EXERCISE OBJECTIVE
Please reproduce the entries in full. Keep every character the same.

SUPPLIED INFORMATION
Content starts

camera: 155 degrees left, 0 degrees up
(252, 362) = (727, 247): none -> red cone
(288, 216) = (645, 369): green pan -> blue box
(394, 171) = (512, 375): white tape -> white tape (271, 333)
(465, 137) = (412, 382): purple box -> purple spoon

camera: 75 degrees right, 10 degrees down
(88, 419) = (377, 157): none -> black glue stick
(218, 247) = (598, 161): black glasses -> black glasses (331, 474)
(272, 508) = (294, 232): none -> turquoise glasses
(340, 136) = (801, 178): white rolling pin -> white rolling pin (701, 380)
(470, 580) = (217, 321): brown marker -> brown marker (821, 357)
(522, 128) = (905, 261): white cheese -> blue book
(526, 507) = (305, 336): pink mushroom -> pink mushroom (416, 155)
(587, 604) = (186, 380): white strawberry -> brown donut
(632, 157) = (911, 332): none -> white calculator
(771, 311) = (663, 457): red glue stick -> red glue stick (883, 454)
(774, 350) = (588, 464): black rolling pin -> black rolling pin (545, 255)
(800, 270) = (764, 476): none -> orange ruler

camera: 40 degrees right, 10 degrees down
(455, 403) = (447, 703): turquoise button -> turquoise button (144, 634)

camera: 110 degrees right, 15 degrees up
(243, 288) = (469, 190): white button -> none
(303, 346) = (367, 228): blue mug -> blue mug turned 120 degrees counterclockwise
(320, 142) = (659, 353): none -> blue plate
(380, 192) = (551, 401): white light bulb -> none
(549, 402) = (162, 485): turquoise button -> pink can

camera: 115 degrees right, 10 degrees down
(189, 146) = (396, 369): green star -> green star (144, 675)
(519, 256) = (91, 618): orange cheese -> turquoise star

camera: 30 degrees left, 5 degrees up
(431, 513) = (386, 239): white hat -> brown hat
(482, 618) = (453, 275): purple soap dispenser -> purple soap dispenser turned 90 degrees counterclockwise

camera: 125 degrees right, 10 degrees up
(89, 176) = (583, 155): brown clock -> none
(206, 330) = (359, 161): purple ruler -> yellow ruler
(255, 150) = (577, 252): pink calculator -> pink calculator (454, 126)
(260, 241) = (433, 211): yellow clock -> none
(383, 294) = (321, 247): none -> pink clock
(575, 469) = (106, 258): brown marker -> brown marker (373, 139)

Content ends

PROBLEM SOLUTION
camera: 155 degrees left, 0 degrees up
(252, 362) = (727, 247): none -> red cone
(288, 216) = (645, 369): green pan -> blue box
(394, 171) = (512, 375): white tape -> white tape (271, 333)
(465, 137) = (412, 382): purple box -> purple spoon

camera: 75 degrees right, 10 degrees down
(88, 419) = (377, 157): none -> black glue stick
(218, 247) = (598, 161): black glasses -> black glasses (331, 474)
(272, 508) = (294, 232): none -> turquoise glasses
(340, 136) = (801, 178): white rolling pin -> white rolling pin (701, 380)
(470, 580) = (217, 321): brown marker -> brown marker (821, 357)
(522, 128) = (905, 261): white cheese -> blue book
(526, 507) = (305, 336): pink mushroom -> pink mushroom (416, 155)
(587, 604) = (186, 380): white strawberry -> brown donut
(632, 157) = (911, 332): none -> white calculator
(771, 311) = (663, 457): red glue stick -> red glue stick (883, 454)
(774, 350) = (588, 464): black rolling pin -> black rolling pin (545, 255)
(800, 270) = (764, 476): none -> orange ruler

camera: 40 degrees right, 10 degrees down
(455, 403) = (447, 703): turquoise button -> turquoise button (144, 634)

camera: 110 degrees right, 15 degrees up
(243, 288) = (469, 190): white button -> none
(303, 346) = (367, 228): blue mug -> blue mug turned 120 degrees counterclockwise
(320, 142) = (659, 353): none -> blue plate
(380, 192) = (551, 401): white light bulb -> none
(549, 402) = (162, 485): turquoise button -> pink can

camera: 115 degrees right, 10 degrees down
(189, 146) = (396, 369): green star -> green star (144, 675)
(519, 256) = (91, 618): orange cheese -> turquoise star

camera: 30 degrees left, 5 degrees up
(431, 513) = (386, 239): white hat -> brown hat
(482, 618) = (453, 275): purple soap dispenser -> purple soap dispenser turned 90 degrees counterclockwise

camera: 125 degrees right, 10 degrees up
(89, 176) = (583, 155): brown clock -> none
(206, 330) = (359, 161): purple ruler -> yellow ruler
(255, 150) = (577, 252): pink calculator -> pink calculator (454, 126)
(260, 241) = (433, 211): yellow clock -> none
(383, 294) = (321, 247): none -> pink clock
(575, 469) = (106, 258): brown marker -> brown marker (373, 139)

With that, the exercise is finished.